From the listing below, extract each line containing the string "missing".
^^^^
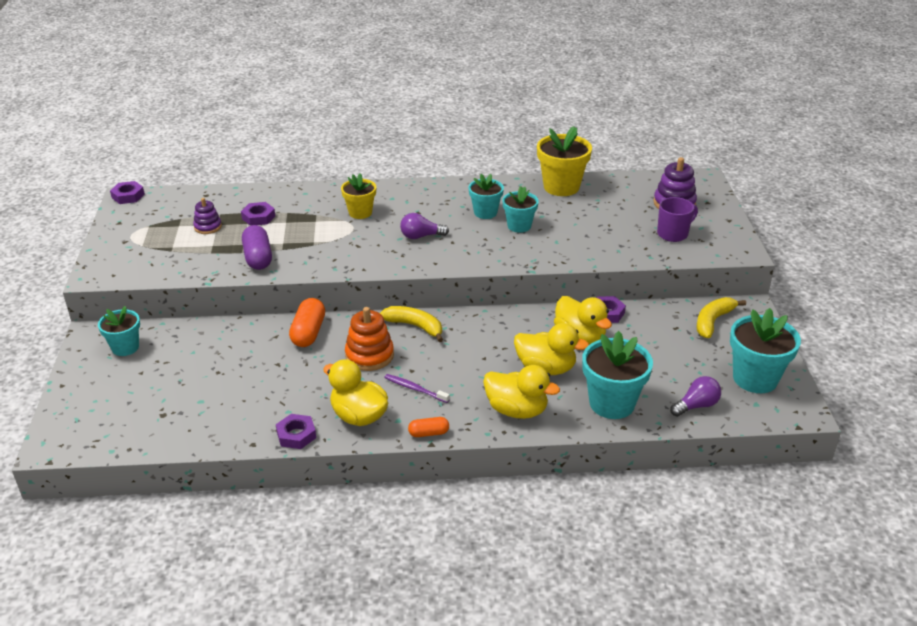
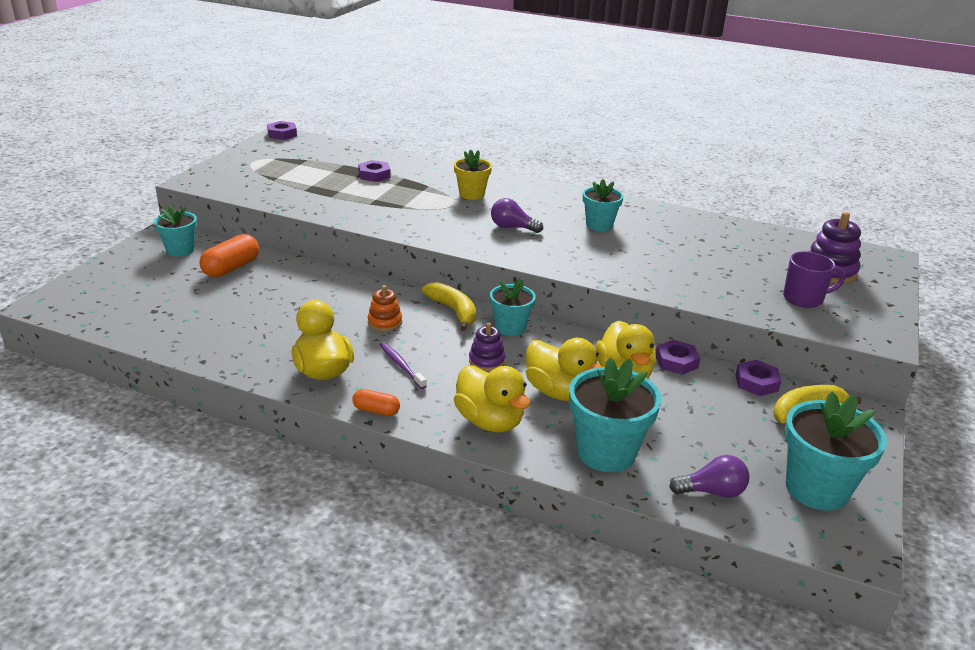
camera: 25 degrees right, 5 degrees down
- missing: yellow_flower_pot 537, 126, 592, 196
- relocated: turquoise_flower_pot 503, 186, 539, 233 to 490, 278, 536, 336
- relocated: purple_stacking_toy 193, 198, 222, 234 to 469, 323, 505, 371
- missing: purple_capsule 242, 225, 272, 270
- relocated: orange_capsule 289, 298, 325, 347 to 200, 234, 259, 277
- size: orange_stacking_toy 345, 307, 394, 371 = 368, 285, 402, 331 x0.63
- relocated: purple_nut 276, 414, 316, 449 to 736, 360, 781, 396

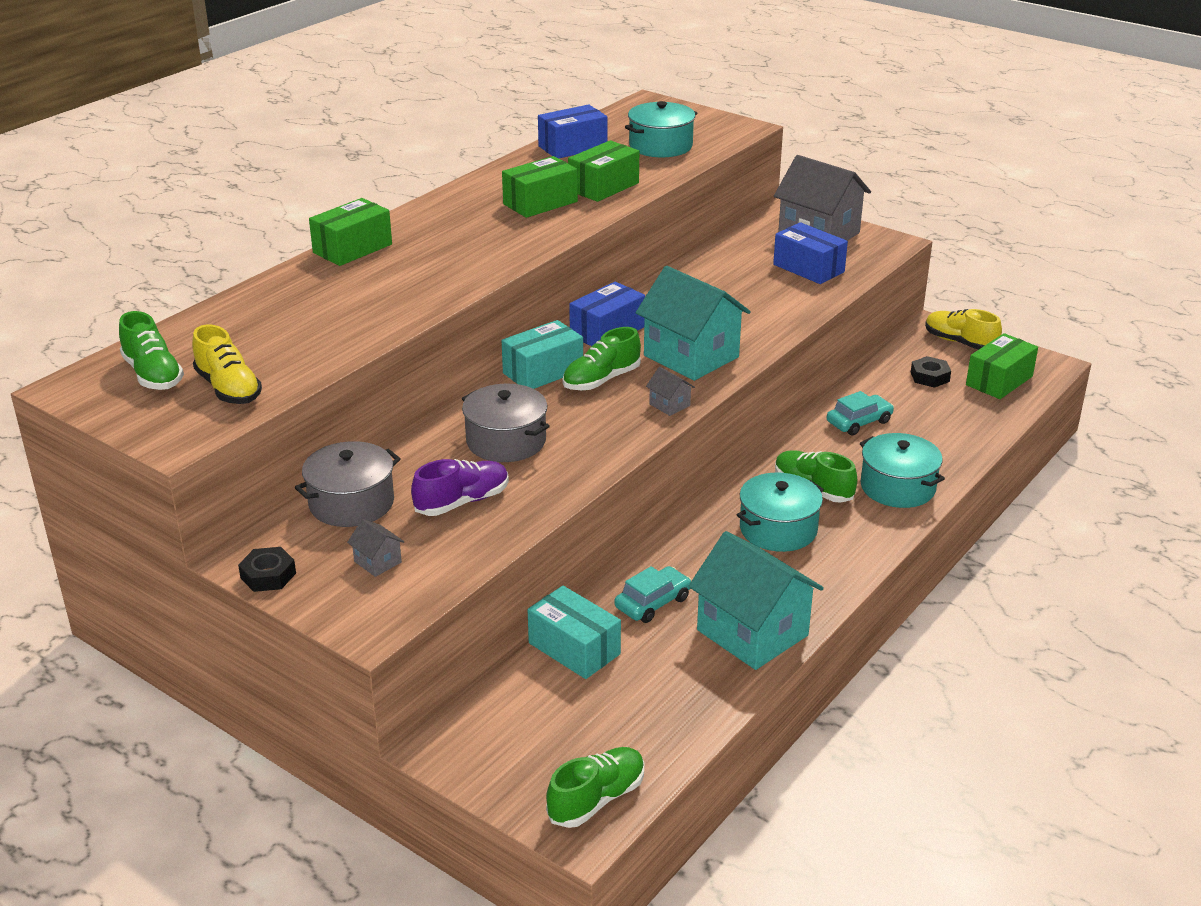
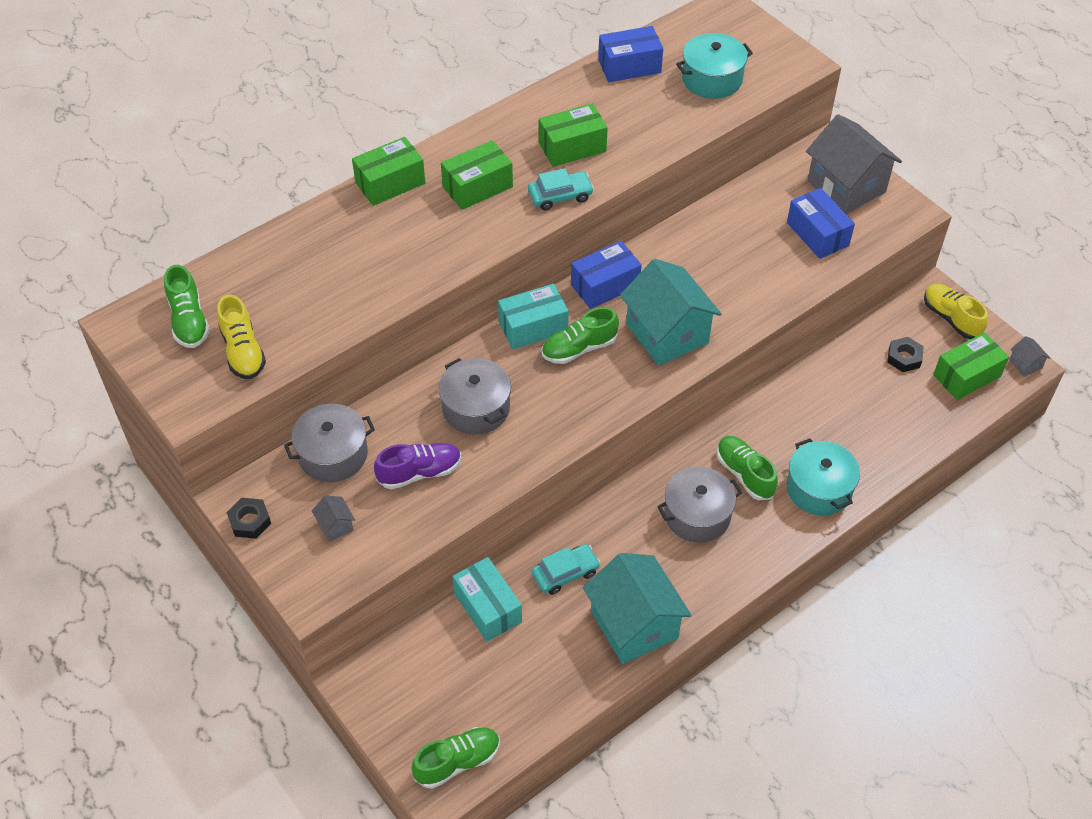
camera: 15 degrees right, 20 degrees up
- relocated: green_box 568, 140, 639, 202 to 441, 140, 513, 210
- relocated: grey_house 646, 367, 695, 416 to 1009, 336, 1050, 377
- relocated: turquoise_car 827, 391, 894, 435 to 528, 168, 594, 210
- colour: turquoise_pot 737, 472, 824, 552 to grey_pot 657, 467, 742, 543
^^^^
### EXERCISE SOLUTION
- missing: yellow_flower_pot 537, 126, 592, 196
- missing: purple_capsule 242, 225, 272, 270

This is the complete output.